[Colored shape movement records]
= = =

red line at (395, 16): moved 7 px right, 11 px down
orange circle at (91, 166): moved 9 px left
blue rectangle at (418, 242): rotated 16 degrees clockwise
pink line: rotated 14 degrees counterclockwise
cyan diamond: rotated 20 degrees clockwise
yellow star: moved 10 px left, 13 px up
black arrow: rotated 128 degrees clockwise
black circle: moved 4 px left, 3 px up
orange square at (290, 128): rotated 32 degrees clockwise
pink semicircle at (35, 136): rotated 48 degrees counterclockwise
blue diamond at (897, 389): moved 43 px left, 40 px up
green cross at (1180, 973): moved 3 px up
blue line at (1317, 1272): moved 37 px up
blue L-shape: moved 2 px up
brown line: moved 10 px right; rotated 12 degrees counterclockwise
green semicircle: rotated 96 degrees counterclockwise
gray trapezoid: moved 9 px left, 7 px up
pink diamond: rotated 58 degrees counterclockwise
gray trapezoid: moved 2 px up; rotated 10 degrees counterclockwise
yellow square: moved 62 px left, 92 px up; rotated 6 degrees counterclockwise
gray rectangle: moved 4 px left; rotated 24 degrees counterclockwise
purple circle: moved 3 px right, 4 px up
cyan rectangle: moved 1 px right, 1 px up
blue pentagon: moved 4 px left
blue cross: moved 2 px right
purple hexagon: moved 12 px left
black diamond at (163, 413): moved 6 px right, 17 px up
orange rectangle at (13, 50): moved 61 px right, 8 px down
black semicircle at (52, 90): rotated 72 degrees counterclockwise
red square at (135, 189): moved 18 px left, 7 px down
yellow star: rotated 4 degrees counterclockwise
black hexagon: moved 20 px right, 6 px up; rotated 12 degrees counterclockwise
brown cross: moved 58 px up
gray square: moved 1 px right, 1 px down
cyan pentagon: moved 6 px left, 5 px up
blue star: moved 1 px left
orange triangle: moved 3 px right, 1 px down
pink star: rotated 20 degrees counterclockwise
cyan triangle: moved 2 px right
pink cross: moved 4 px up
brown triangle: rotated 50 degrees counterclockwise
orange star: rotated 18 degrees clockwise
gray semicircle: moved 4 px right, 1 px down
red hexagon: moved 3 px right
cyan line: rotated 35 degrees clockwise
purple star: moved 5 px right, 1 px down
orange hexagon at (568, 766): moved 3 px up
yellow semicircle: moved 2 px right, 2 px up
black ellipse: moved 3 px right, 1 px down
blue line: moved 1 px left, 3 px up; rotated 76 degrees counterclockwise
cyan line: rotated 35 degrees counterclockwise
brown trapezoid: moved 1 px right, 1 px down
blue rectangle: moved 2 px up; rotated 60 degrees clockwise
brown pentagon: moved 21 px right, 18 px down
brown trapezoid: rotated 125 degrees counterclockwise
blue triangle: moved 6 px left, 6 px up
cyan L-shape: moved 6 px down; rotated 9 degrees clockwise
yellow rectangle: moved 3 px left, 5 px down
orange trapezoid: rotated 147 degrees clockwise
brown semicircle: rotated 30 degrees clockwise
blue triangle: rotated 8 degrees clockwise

= = =

[WORK REQUIRED]
Beginning with the line that contains "orange star: rotated 18 degrees clockwise", each line of the records above through the last one must be printed word for word.

[EXERCISE RESULT]
orange star: rotated 18 degrees clockwise
gray semicircle: moved 4 px right, 1 px down
red hexagon: moved 3 px right
cyan line: rotated 35 degrees clockwise
purple star: moved 5 px right, 1 px down
orange hexagon at (568, 766): moved 3 px up
yellow semicircle: moved 2 px right, 2 px up
black ellipse: moved 3 px right, 1 px down
blue line: moved 1 px left, 3 px up; rotated 76 degrees counterclockwise
cyan line: rotated 35 degrees counterclockwise
brown trapezoid: moved 1 px right, 1 px down
blue rectangle: moved 2 px up; rotated 60 degrees clockwise
brown pentagon: moved 21 px right, 18 px down
brown trapezoid: rotated 125 degrees counterclockwise
blue triangle: moved 6 px left, 6 px up
cyan L-shape: moved 6 px down; rotated 9 degrees clockwise
yellow rectangle: moved 3 px left, 5 px down
orange trapezoid: rotated 147 degrees clockwise
brown semicircle: rotated 30 degrees clockwise
blue triangle: rotated 8 degrees clockwise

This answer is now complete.